§ **What you are asked to do**
Please retype the entries below word for word, passing over every picture.

§ **Records provided**
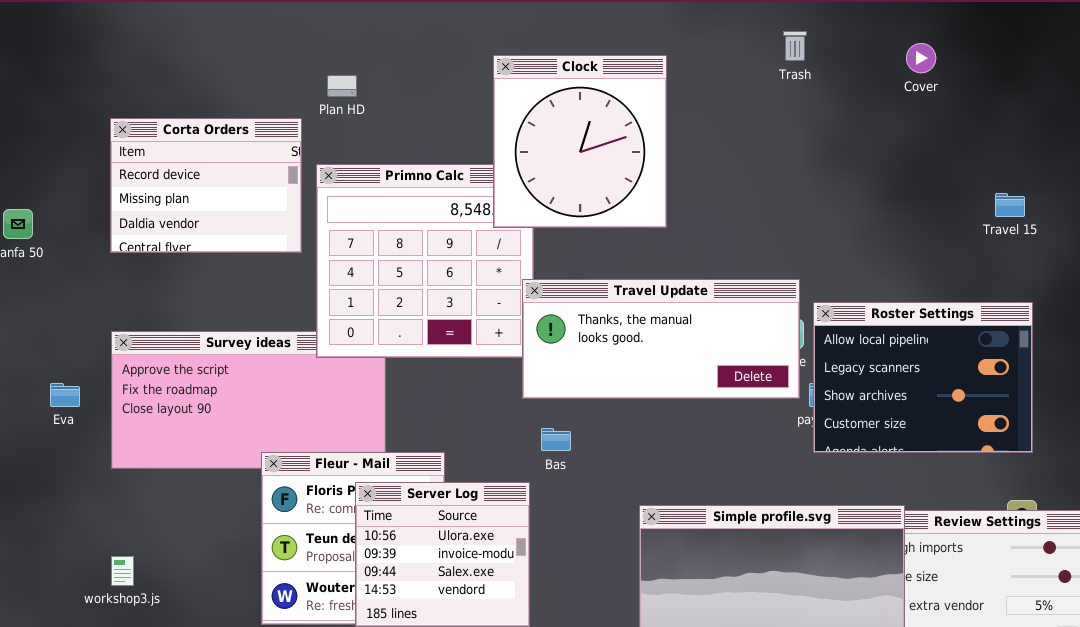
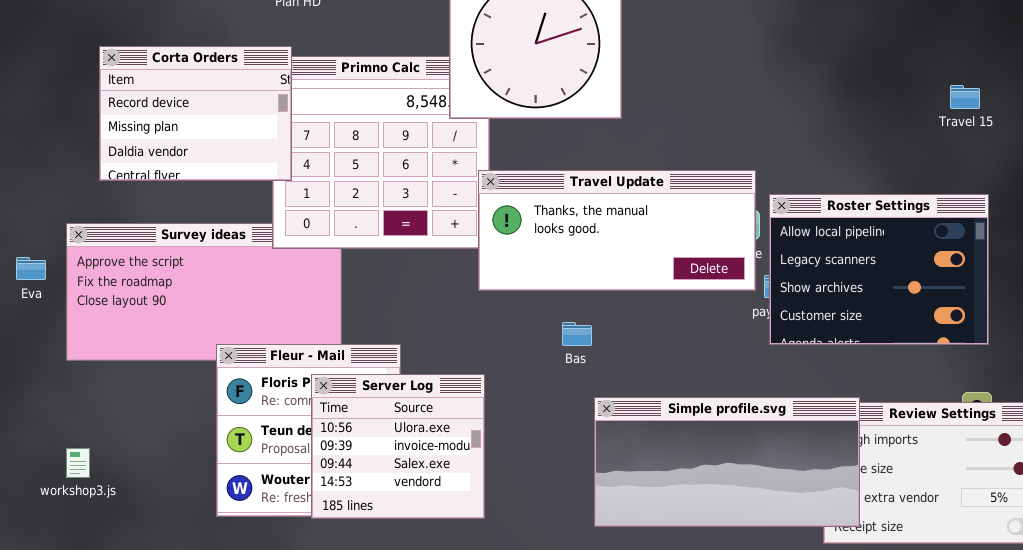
Corta Orders: [110,118,302,253] -> [99,46,292,181], moved
Eva: [50,383,80,407] -> [16,257,46,280], moved
Bas: [541,428,571,451] -> [562,322,592,346], moved

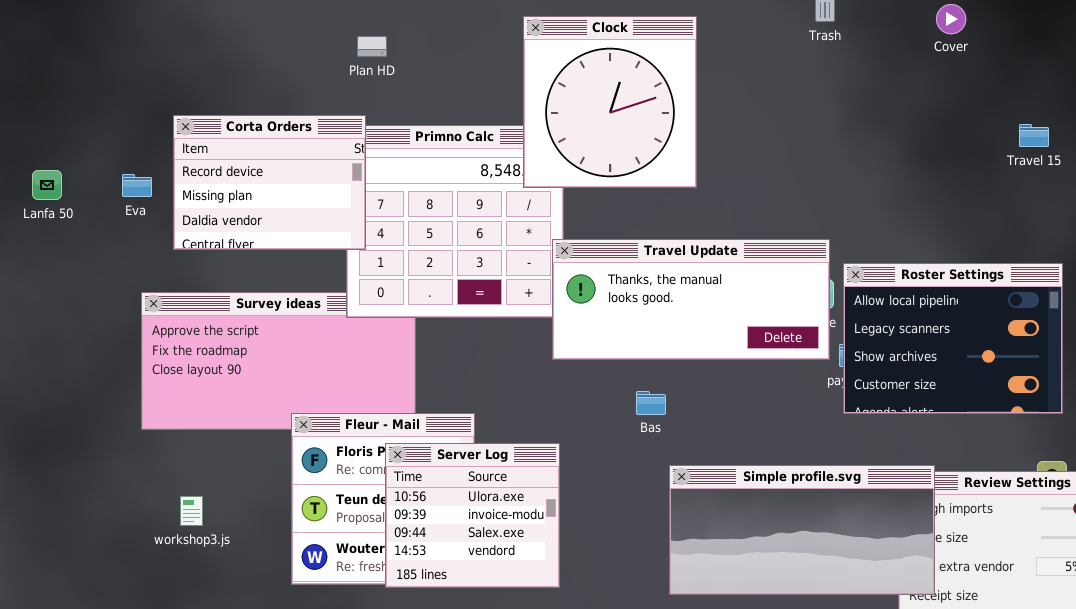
Travel 15: [950,85,980,109] -> [1019,124,1049,147], moved
Eva: [16,257,46,280] -> [122,174,152,197], moved
workshop3.js: [66,448,90,478] -> [180,496,203,526], moved

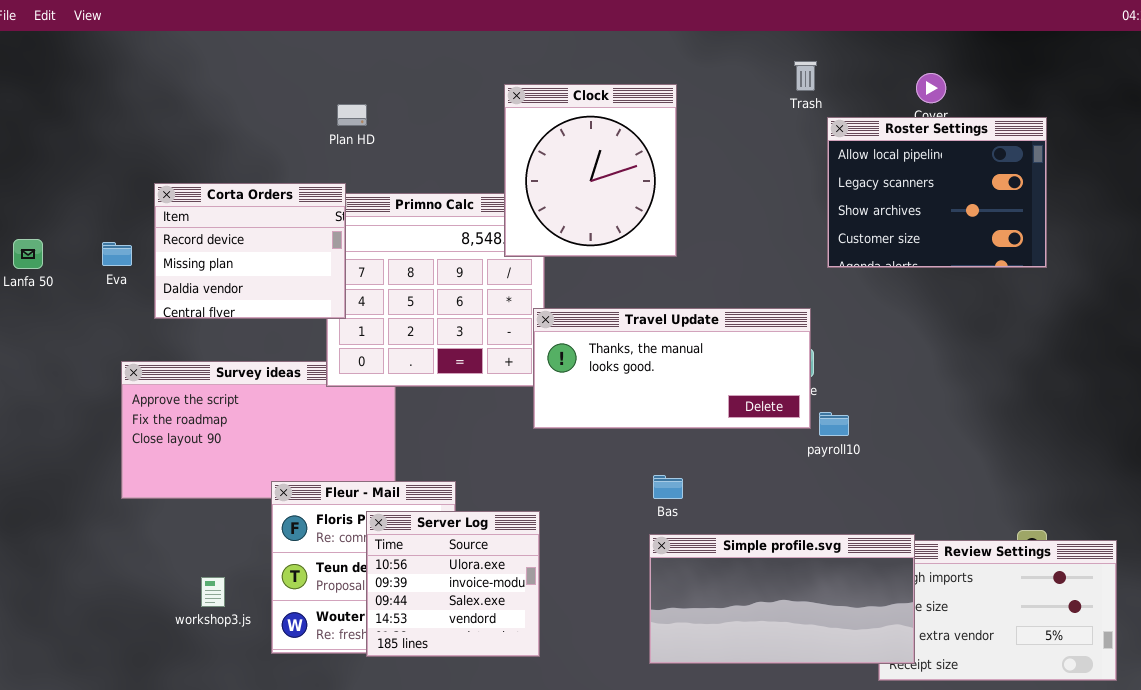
Roster Settings: [843,263,1063,414] -> [827,117,1047,268], moved
Bas: [636,391,666,415] -> [653,475,683,499], moved
workshop3.js: [180,496,203,526] -> [201,577,225,607], moved

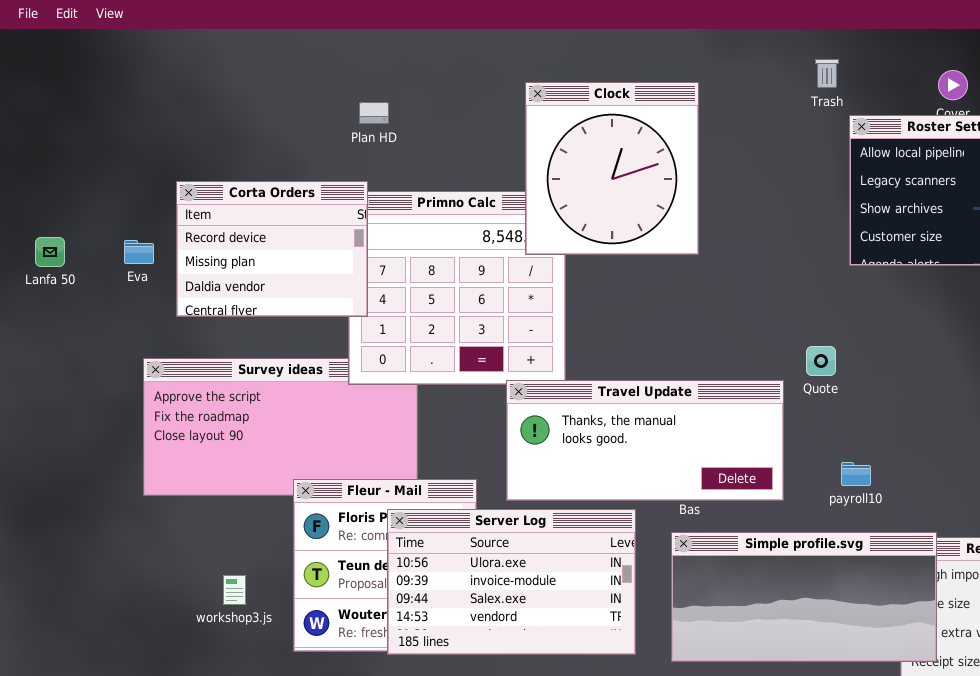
Travel Update: [533,308,811,429] -> [506,380,784,501], moved
payroll10: [819,412,849,436] -> [841,462,871,486], moved
Server Log: [366,511,540,657] -> [387,509,636,655], resized

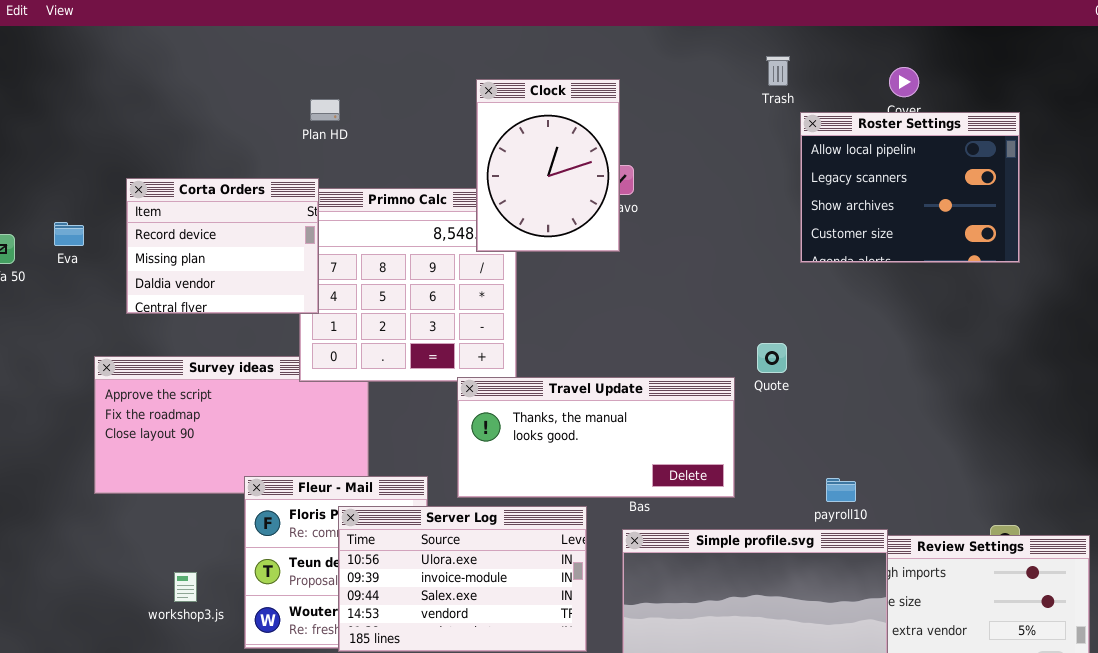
Clock: [525,82,699,255] -> [476,79,620,252], resized
Eva: [124,240,154,264] -> [54,222,84,246], moved
payroll10: [841,462,871,486] -> [826,478,856,502], moved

§ **Exercise output**
Corta Orders: [110,118,302,253] -> [99,46,292,181], moved
Eva: [50,383,80,407] -> [16,257,46,280], moved
Bas: [541,428,571,451] -> [562,322,592,346], moved

Travel 15: [950,85,980,109] -> [1019,124,1049,147], moved
Eva: [16,257,46,280] -> [122,174,152,197], moved
workshop3.js: [66,448,90,478] -> [180,496,203,526], moved

Roster Settings: [843,263,1063,414] -> [827,117,1047,268], moved
Bas: [636,391,666,415] -> [653,475,683,499], moved
workshop3.js: [180,496,203,526] -> [201,577,225,607], moved

Travel Update: [533,308,811,429] -> [506,380,784,501], moved
payroll10: [819,412,849,436] -> [841,462,871,486], moved
Server Log: [366,511,540,657] -> [387,509,636,655], resized

Clock: [525,82,699,255] -> [476,79,620,252], resized
Eva: [124,240,154,264] -> [54,222,84,246], moved
payroll10: [841,462,871,486] -> [826,478,856,502], moved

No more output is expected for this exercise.